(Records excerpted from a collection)
# # #
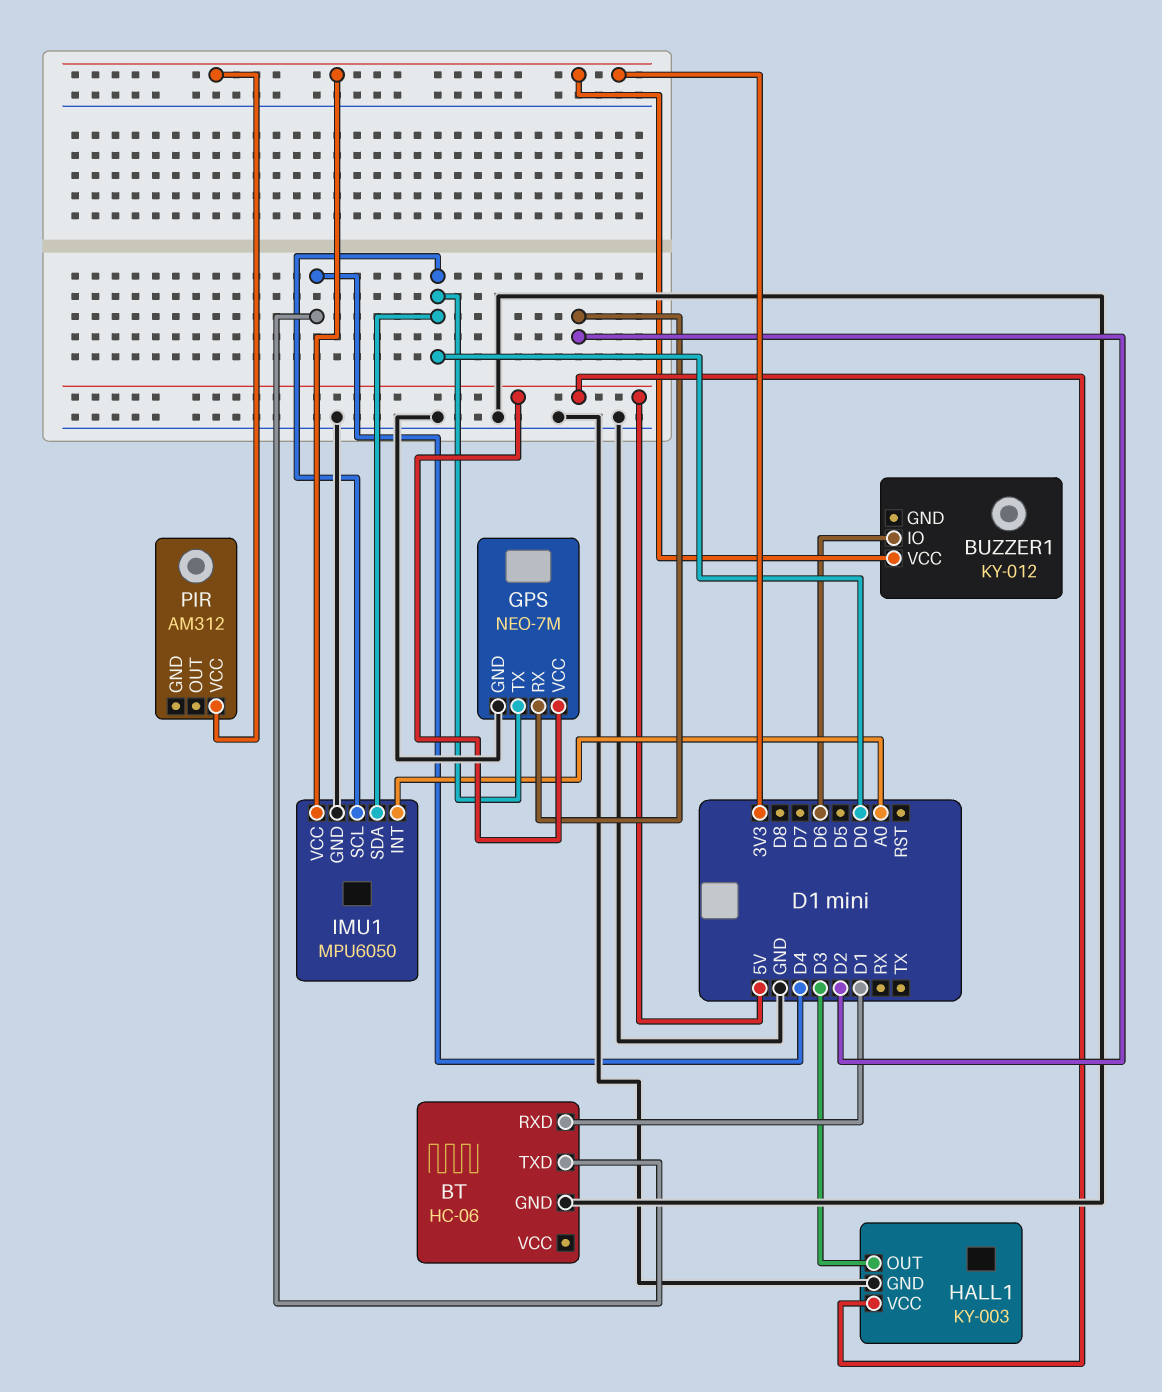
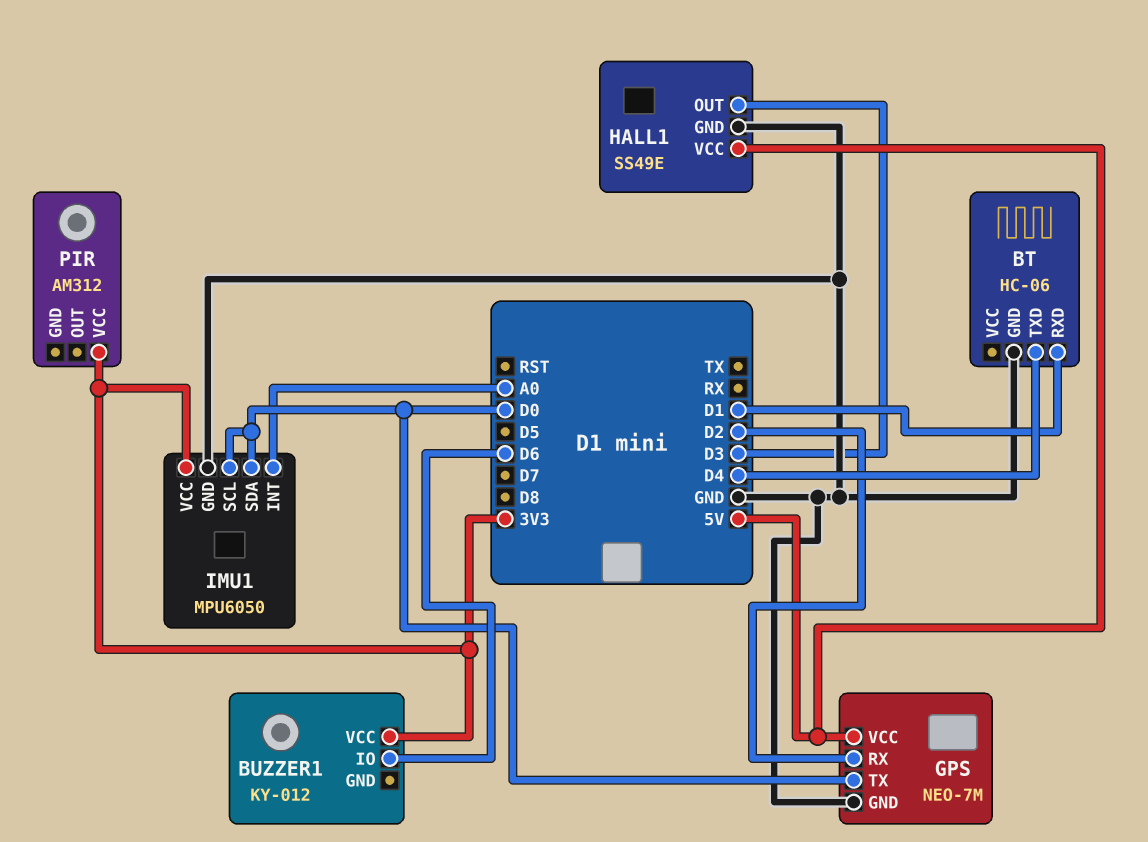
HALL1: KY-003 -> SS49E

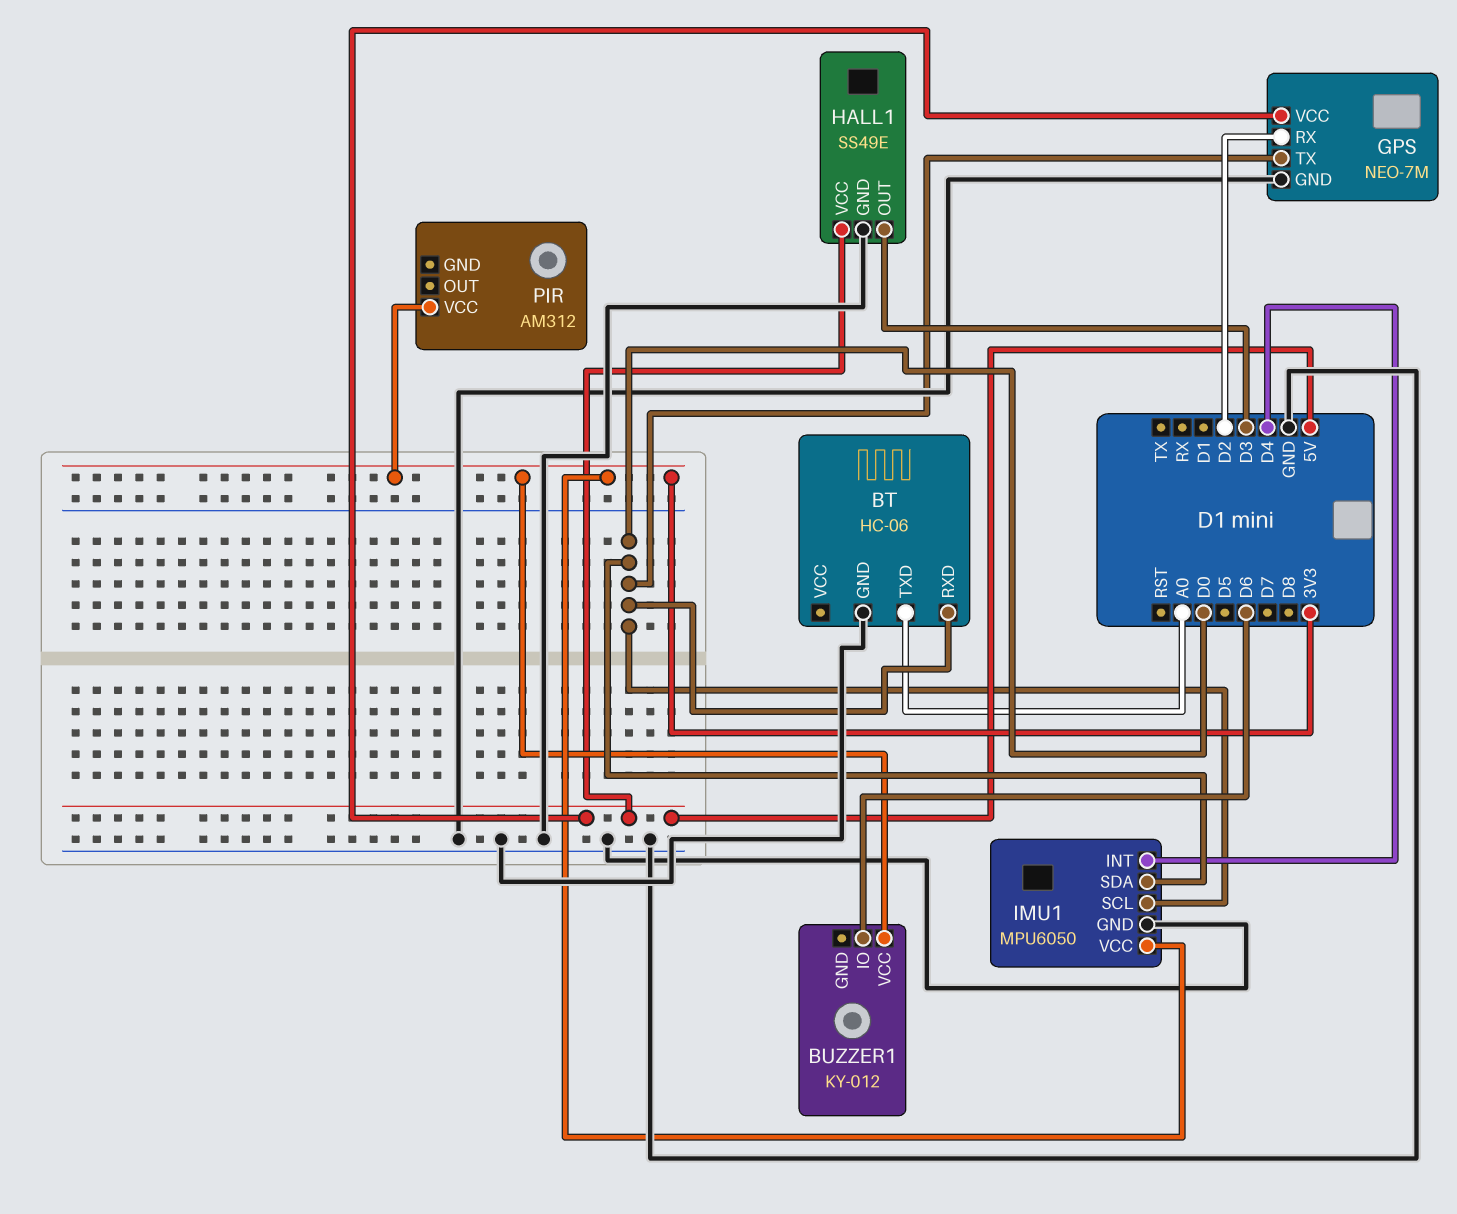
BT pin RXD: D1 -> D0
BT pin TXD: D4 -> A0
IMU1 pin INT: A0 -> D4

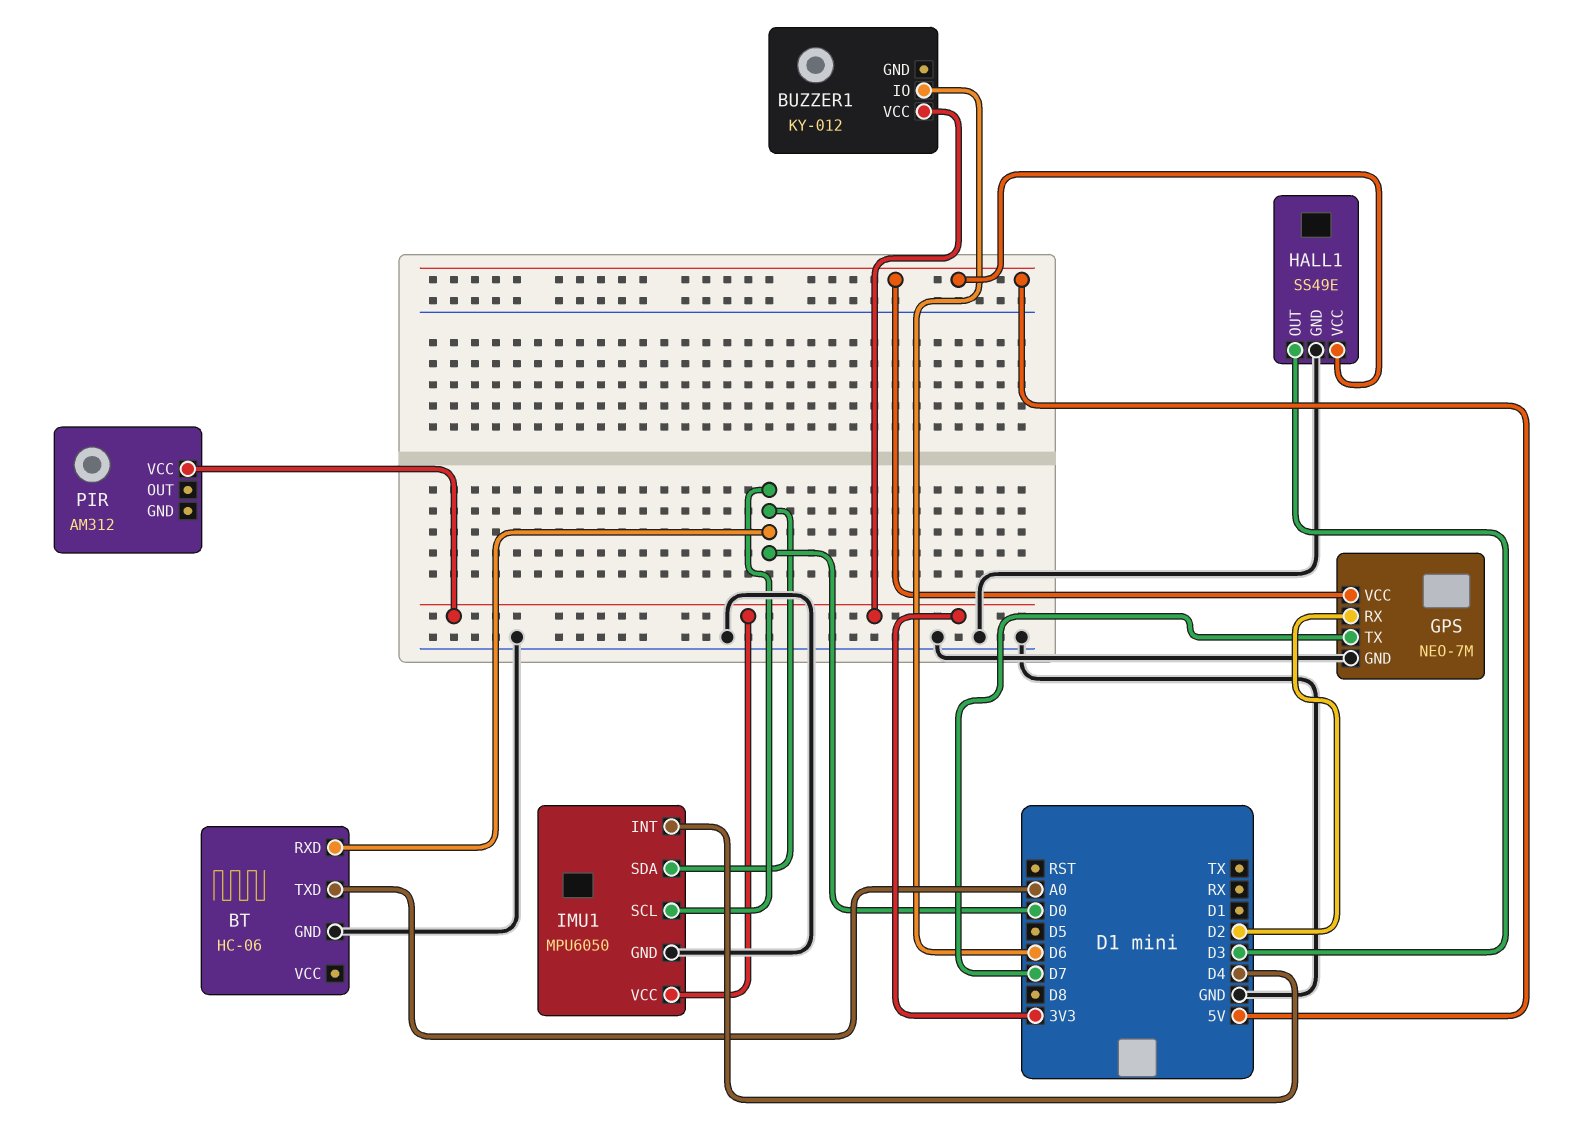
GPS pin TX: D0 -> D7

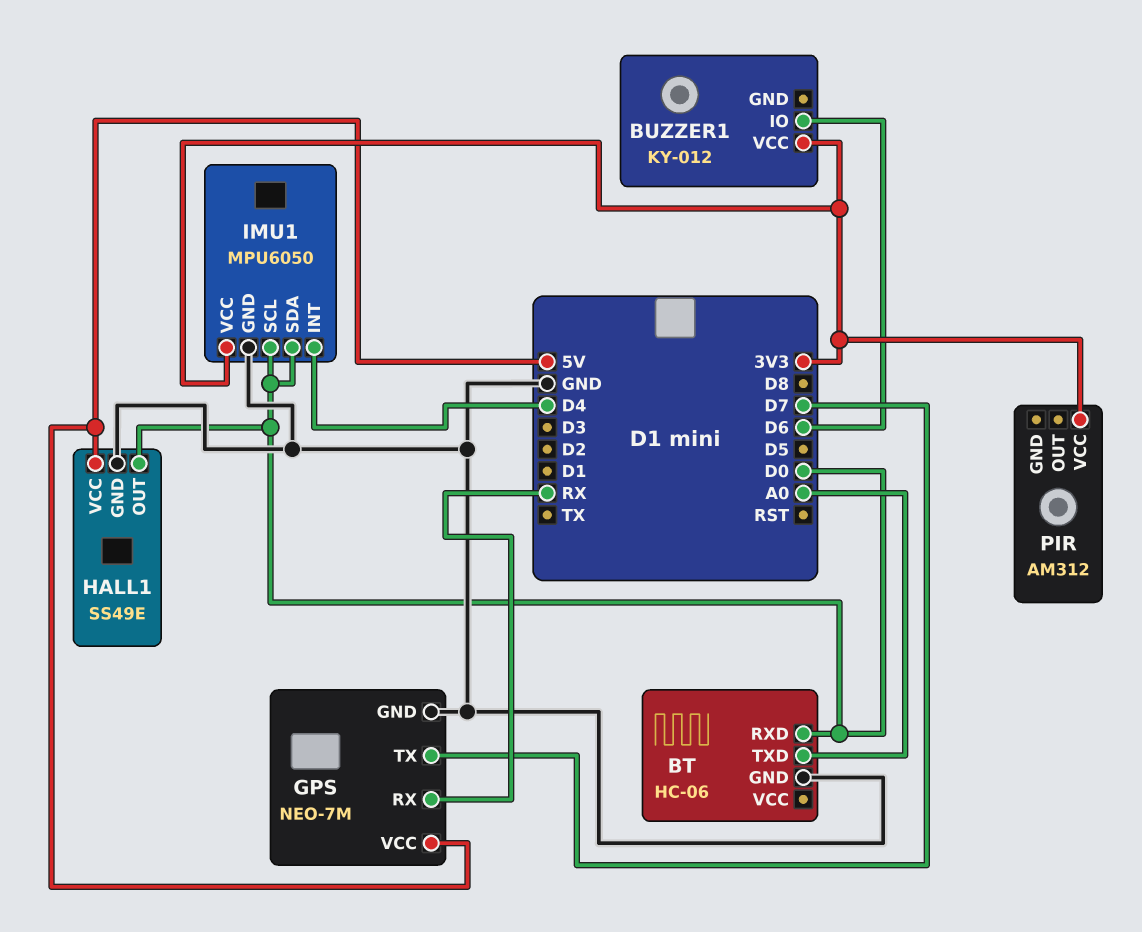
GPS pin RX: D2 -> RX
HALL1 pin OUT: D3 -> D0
# # #
__WHAT IS REQUIRED__. Give back all of the data exactly, but not the pictures.

__REPLY__.
HALL1: KY-003 -> SS49E

BT pin RXD: D1 -> D0
BT pin TXD: D4 -> A0
IMU1 pin INT: A0 -> D4

GPS pin TX: D0 -> D7

GPS pin RX: D2 -> RX
HALL1 pin OUT: D3 -> D0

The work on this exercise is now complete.